_DATA FOR REVIEW:_
=== Begin Enclosure ===

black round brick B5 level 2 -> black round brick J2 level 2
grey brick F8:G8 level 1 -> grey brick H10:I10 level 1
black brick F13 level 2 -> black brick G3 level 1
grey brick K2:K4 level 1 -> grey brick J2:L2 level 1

=== End Enclosure ===
=== Begin Enclosure ===

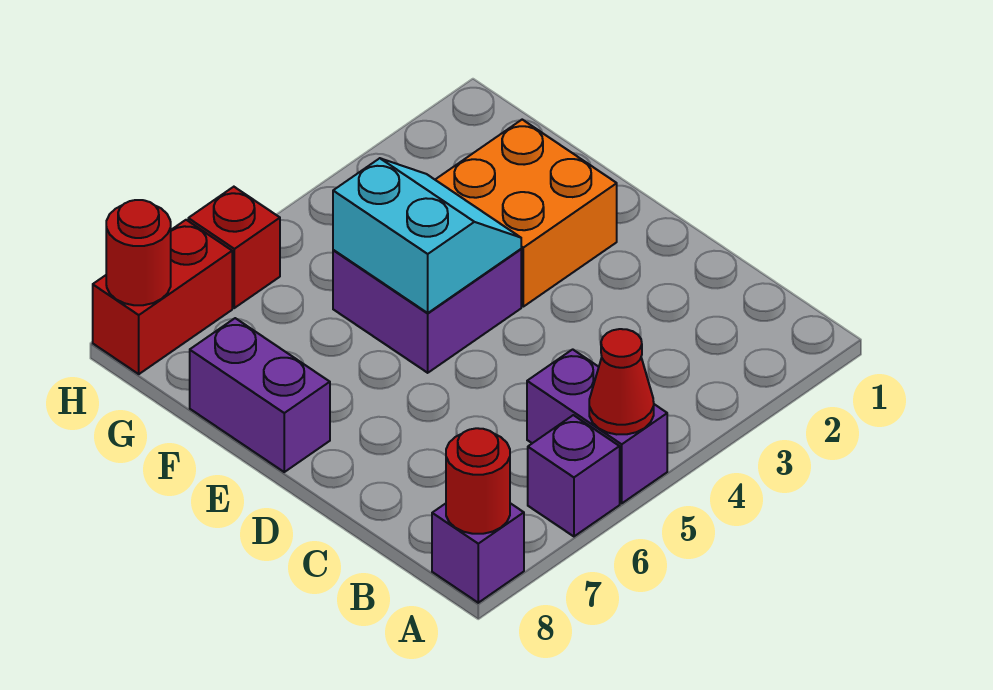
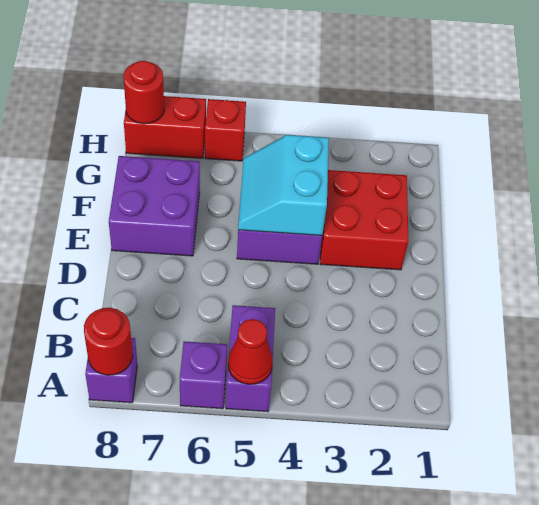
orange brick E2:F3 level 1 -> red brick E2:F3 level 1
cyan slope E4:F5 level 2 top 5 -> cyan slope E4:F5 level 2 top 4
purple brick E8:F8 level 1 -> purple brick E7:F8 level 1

=== End Enclosure ===

_YOUR GOAL:_
Please copy, exactly as written, every line in the listing above from the line with "black round brick B5" up to and including the line with "grey brick K2:K4".

_TASK SOLUTION:_
black round brick B5 level 2 -> black round brick J2 level 2
grey brick F8:G8 level 1 -> grey brick H10:I10 level 1
black brick F13 level 2 -> black brick G3 level 1
grey brick K2:K4 level 1 -> grey brick J2:L2 level 1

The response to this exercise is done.